#### Provided data
[Start of section]
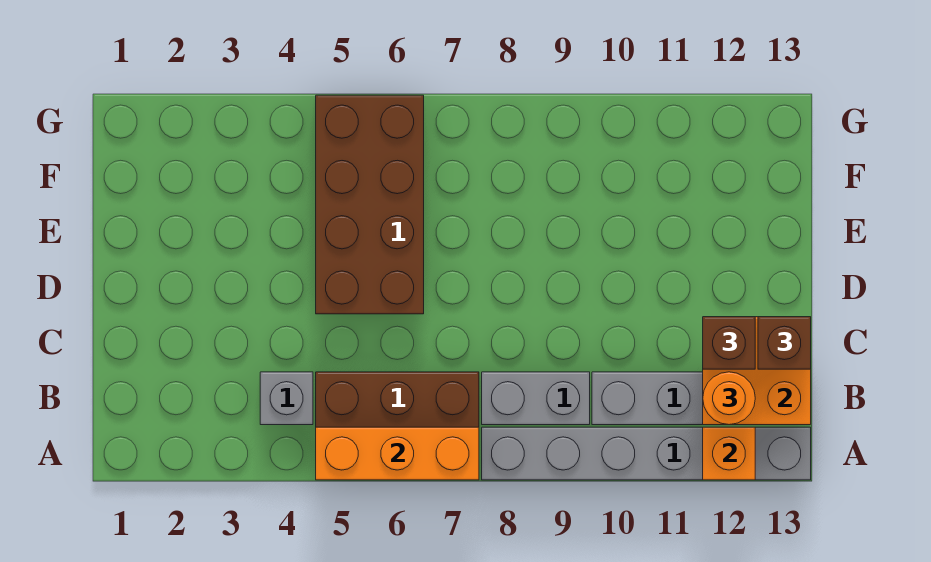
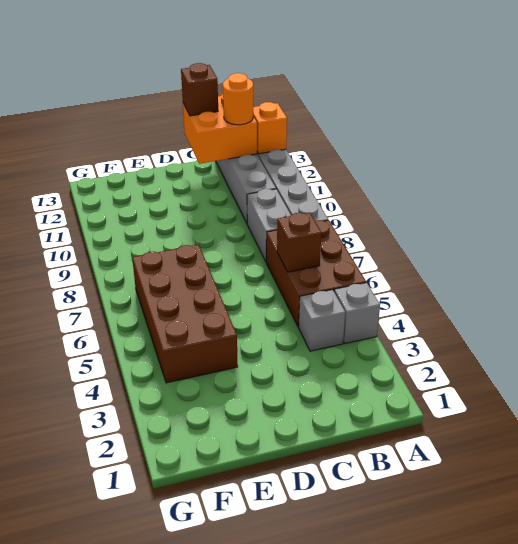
none -> grey brick A4 level 1
orange brick A5:A7 level 2 -> none
brown brick C12 level 3 -> brown brick B6 level 2
brown brick D5:G6 level 1 -> brown brick E4:F7 level 1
[End of section]
#### Assignment
Which lines above contain the word "none"? Copy each one.

#### Answer area
none -> grey brick A4 level 1
orange brick A5:A7 level 2 -> none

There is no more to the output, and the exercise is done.